(WHAT TO PRODUCE): Pictures aside, every line of the listing should be given again exactly.

(INFORMATION SHOWN):
[Start of section]

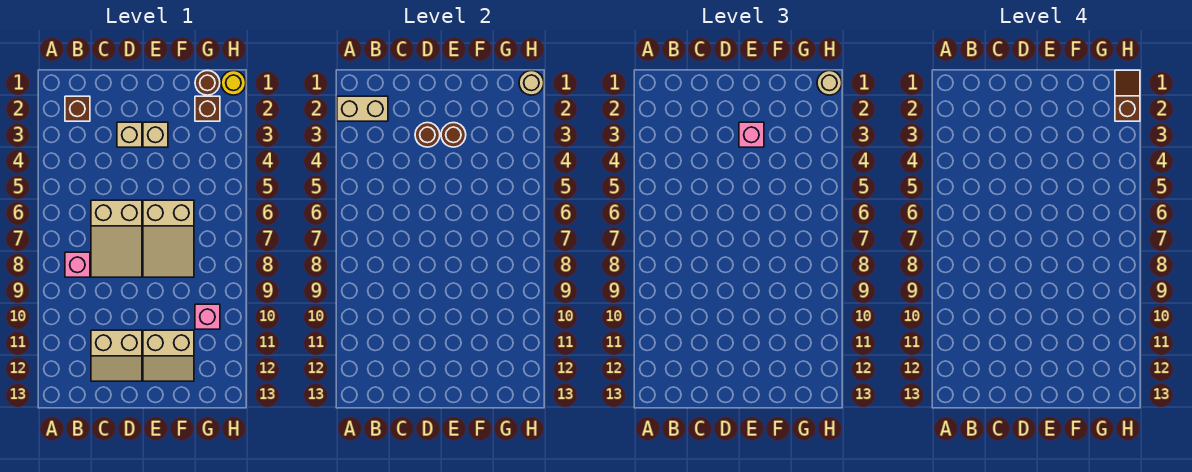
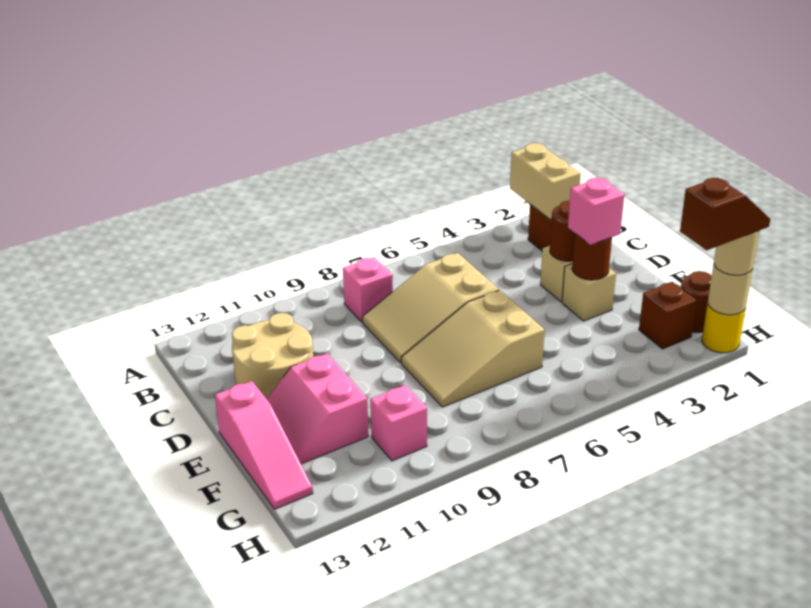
tan slope C11:D12 level 1 top 11 -> tan round brick C11:D12 level 1
tan slope E11:F12 level 1 top 11 -> pink slope E11:F12 level 1 top 11
none -> pink slope E13:G13 level 1 top E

[End of section]

(RESULT):
tan slope C11:D12 level 1 top 11 -> tan round brick C11:D12 level 1
tan slope E11:F12 level 1 top 11 -> pink slope E11:F12 level 1 top 11
none -> pink slope E13:G13 level 1 top E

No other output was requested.